Task to complete
Can the lines below, from the one that holds "black heart: 1 -> 0" to the very end, be echoed exactly, with both ends included and no pictures?

The input
Start of Block
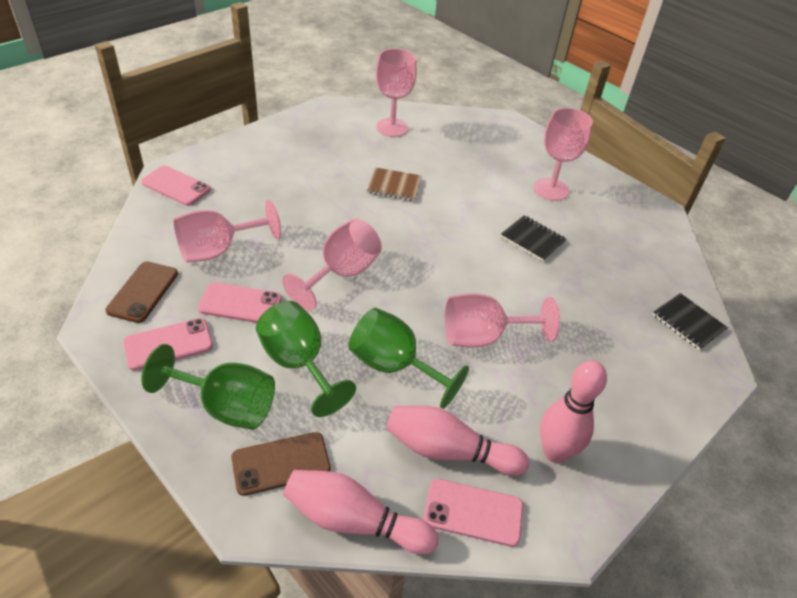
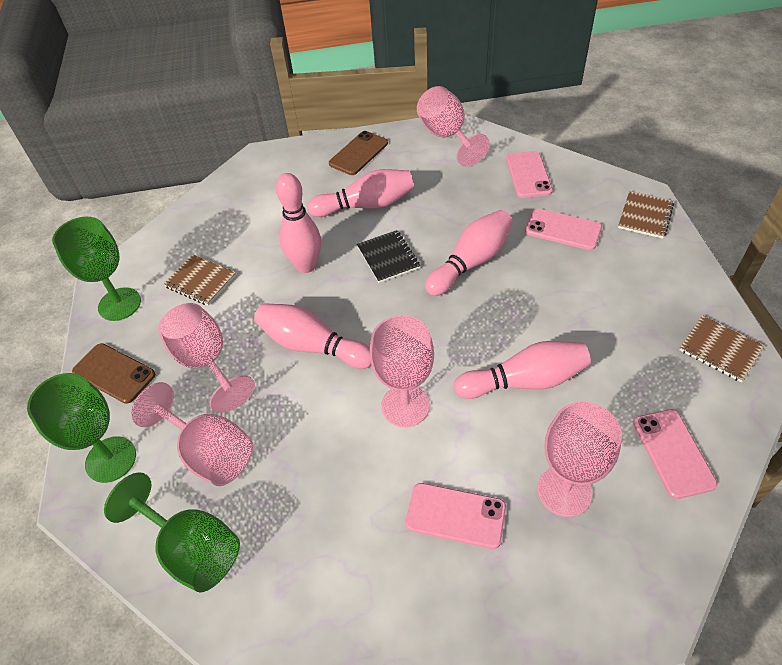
black notebook: 2 -> 1
brown notebook: 1 -> 3
pink bowling pin: 3 -> 5

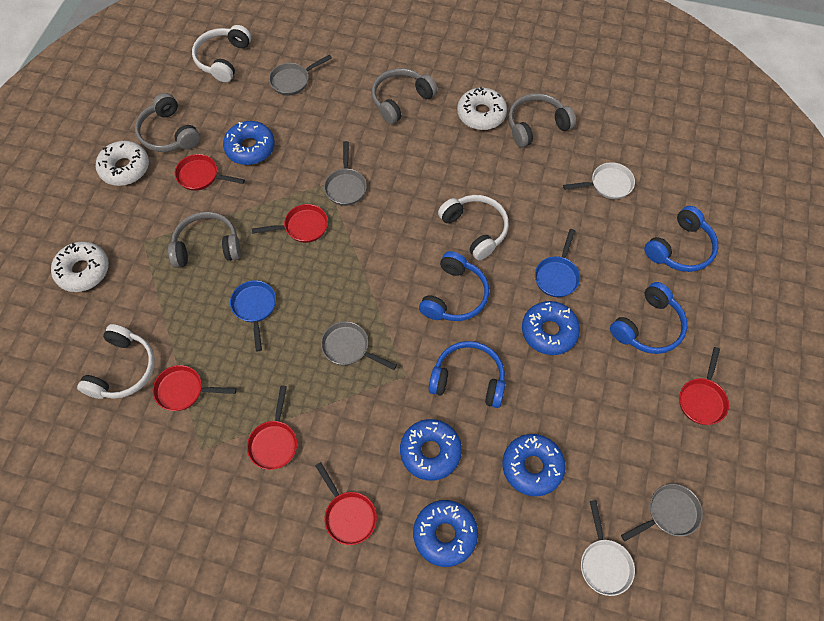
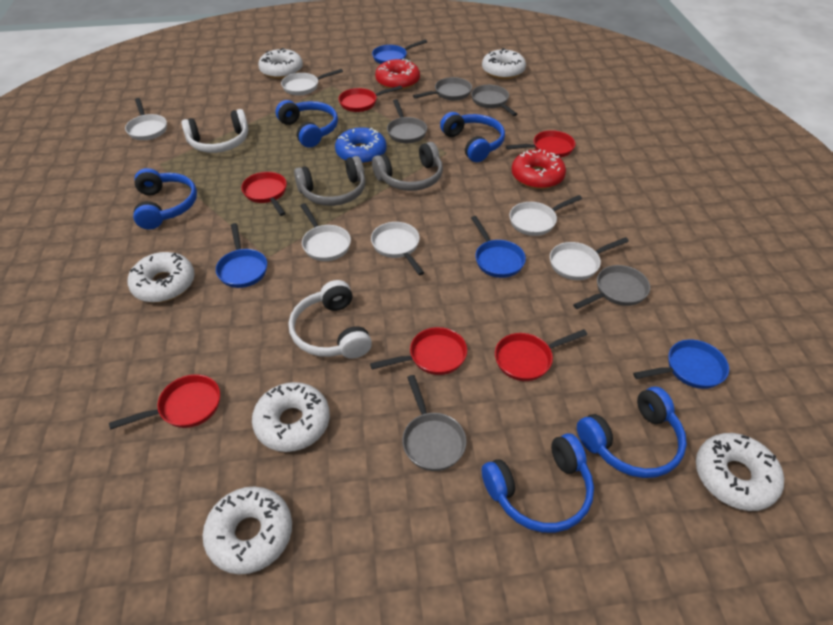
blue donut: 5 -> 1
blue headphones: 4 -> 5
blue pan: 2 -> 4
grey headphones: 4 -> 2
grey pan: 4 -> 5
red donut: 0 -> 2
white donut: 3 -> 6
white headphones: 3 -> 2
white pan: 2 -> 6

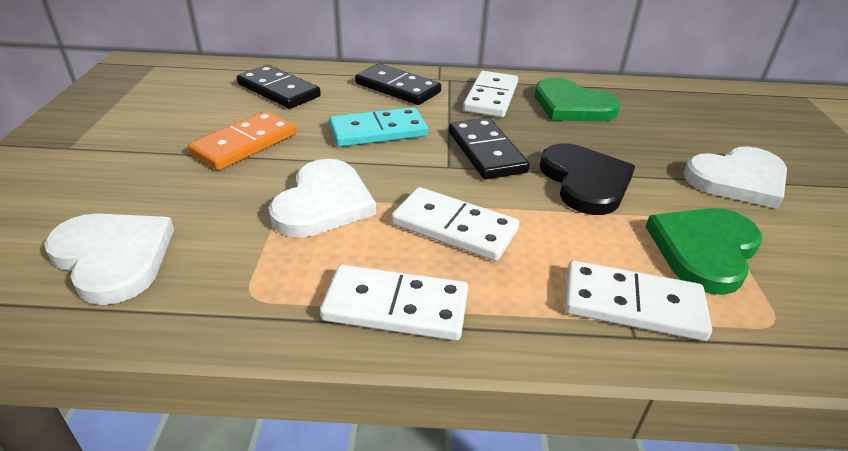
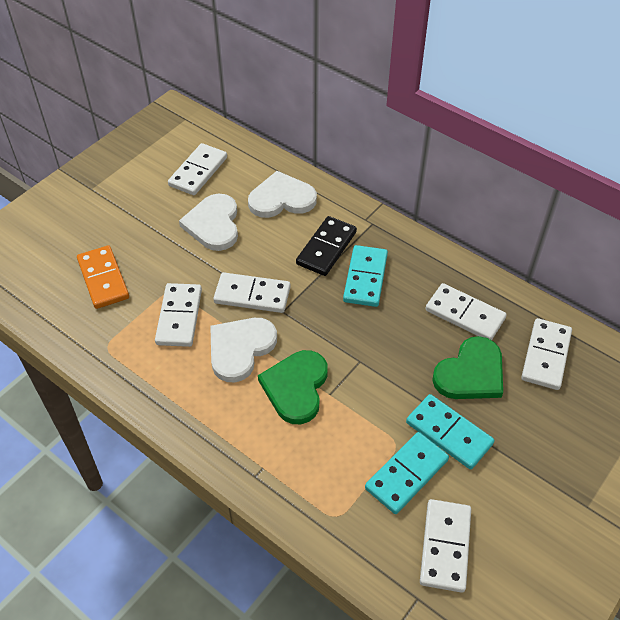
black domino: 3 -> 1
black heart: 1 -> 0
turquoise domino: 1 -> 3
white domino: 4 -> 6

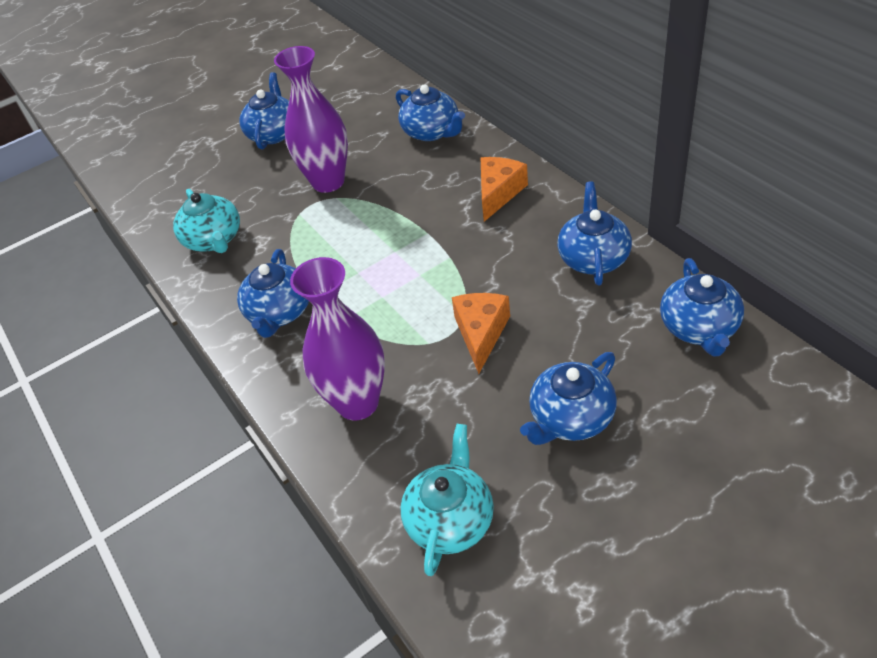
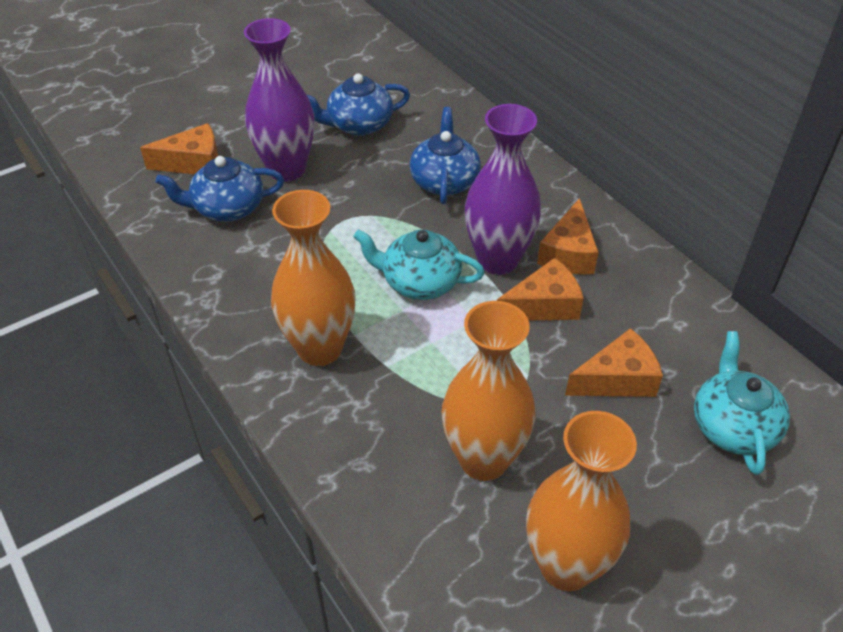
blue teapot: 6 -> 3
orange cheese: 2 -> 4
orange vase: 0 -> 3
End of Block
Response to the exercise
black heart: 1 -> 0
turquoise domino: 1 -> 3
white domino: 4 -> 6

blue teapot: 6 -> 3
orange cheese: 2 -> 4
orange vase: 0 -> 3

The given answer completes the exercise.